Material for this exercise:
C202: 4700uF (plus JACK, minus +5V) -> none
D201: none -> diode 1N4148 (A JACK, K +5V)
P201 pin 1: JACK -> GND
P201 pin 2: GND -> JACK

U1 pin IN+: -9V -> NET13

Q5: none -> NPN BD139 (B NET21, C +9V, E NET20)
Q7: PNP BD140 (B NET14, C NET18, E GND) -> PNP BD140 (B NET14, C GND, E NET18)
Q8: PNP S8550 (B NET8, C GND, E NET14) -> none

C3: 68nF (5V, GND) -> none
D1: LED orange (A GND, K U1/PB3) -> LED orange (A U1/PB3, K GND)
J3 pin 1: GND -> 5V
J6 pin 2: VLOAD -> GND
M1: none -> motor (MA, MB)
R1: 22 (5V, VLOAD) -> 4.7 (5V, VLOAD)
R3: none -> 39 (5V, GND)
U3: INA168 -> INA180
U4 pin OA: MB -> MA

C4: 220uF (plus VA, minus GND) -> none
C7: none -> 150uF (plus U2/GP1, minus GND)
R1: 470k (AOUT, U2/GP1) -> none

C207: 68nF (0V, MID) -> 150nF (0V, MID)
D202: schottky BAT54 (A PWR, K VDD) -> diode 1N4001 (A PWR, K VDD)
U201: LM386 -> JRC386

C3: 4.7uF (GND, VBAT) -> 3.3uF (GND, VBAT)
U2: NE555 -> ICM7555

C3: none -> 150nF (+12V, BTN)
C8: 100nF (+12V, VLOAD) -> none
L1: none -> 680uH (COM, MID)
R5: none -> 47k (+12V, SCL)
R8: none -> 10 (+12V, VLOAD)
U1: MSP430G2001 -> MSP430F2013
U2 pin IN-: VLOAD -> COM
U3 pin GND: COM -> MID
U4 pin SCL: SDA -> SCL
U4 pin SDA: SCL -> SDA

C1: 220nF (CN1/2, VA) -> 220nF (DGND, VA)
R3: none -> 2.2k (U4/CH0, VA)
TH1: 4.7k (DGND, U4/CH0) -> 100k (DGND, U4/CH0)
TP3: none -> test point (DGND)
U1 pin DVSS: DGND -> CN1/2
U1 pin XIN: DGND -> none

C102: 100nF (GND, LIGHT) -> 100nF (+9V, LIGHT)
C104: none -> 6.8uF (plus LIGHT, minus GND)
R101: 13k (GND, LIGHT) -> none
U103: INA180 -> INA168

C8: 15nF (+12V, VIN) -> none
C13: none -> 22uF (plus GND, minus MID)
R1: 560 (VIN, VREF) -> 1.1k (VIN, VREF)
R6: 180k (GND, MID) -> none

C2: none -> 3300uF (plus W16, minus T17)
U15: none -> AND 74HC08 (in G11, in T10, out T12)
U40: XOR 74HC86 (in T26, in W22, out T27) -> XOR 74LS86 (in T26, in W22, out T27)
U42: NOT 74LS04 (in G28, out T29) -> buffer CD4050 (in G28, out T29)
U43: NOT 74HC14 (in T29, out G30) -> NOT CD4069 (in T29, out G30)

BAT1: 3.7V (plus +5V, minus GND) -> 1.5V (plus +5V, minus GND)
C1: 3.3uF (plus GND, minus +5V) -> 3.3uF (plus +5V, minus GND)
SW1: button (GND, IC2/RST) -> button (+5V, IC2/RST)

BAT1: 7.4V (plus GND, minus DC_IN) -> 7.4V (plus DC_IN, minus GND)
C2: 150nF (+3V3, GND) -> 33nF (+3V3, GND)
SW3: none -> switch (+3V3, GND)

Problem requirements: Using the entries above, say how many lines include the word "minus", with no other output.

Written response: 9